# Input data:
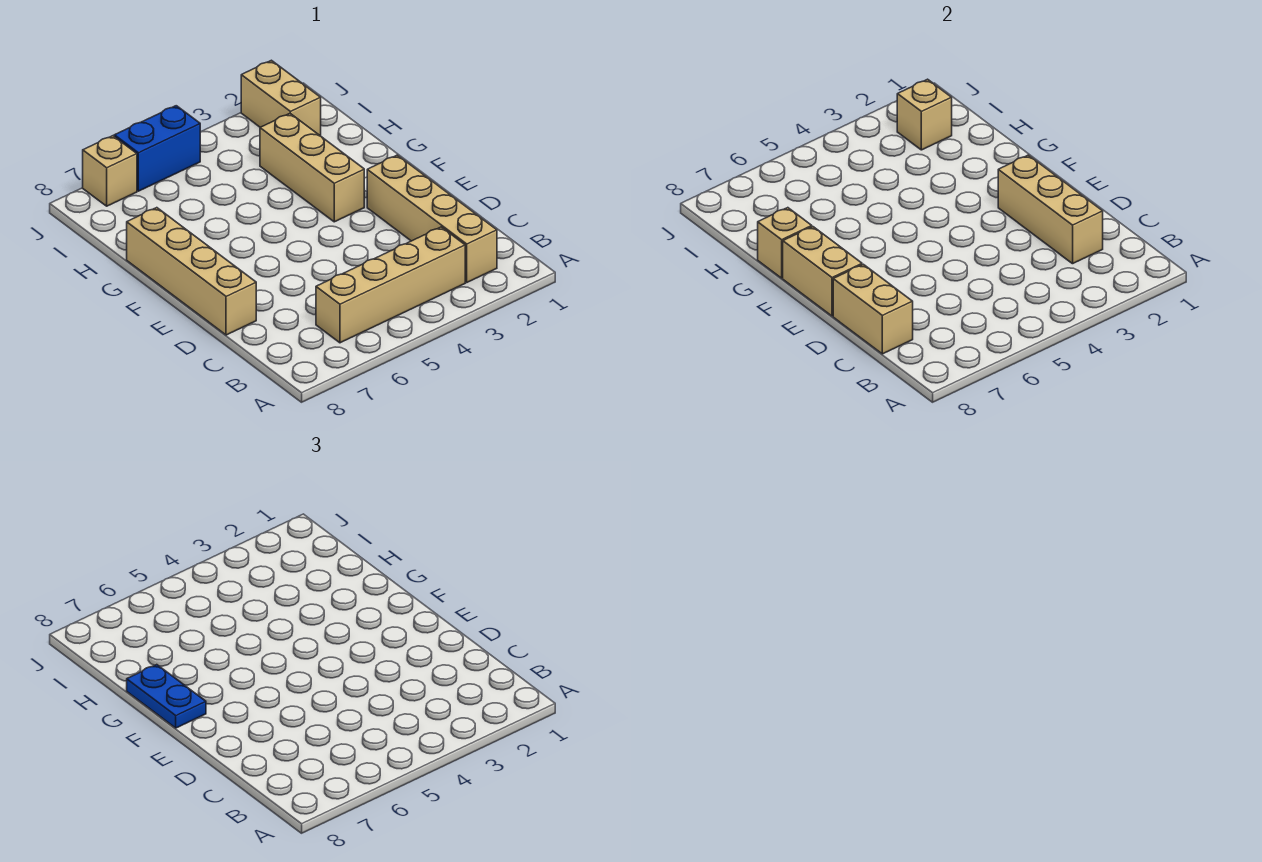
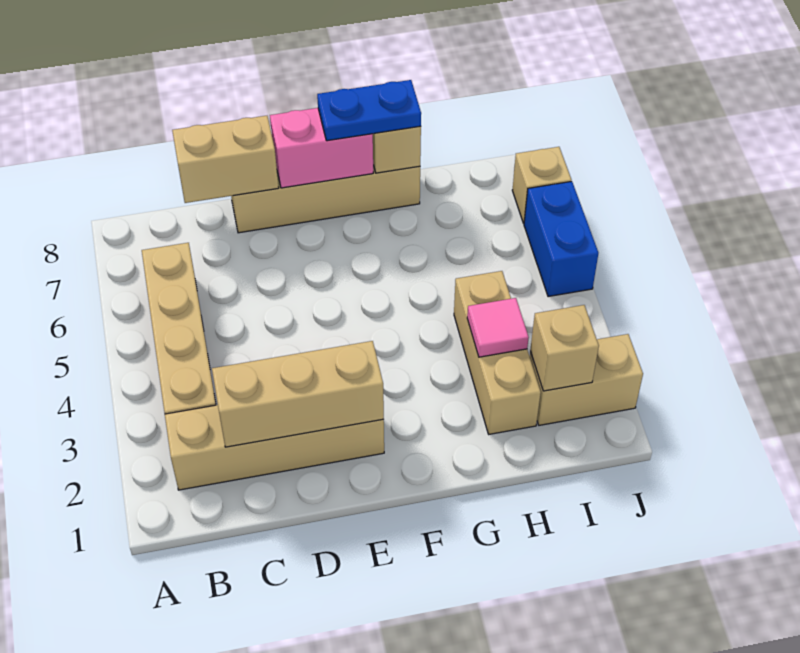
tan brick E8:F8 level 2 -> pink brick E8:F8 level 2
tan brick F3:H3 level 1 -> tan brick H2:H4 level 1
none -> pink tile H3 level 2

# The problem:
Every line above should be output exactly, except for the pictures.

# Task answer:
tan brick E8:F8 level 2 -> pink brick E8:F8 level 2
tan brick F3:H3 level 1 -> tan brick H2:H4 level 1
none -> pink tile H3 level 2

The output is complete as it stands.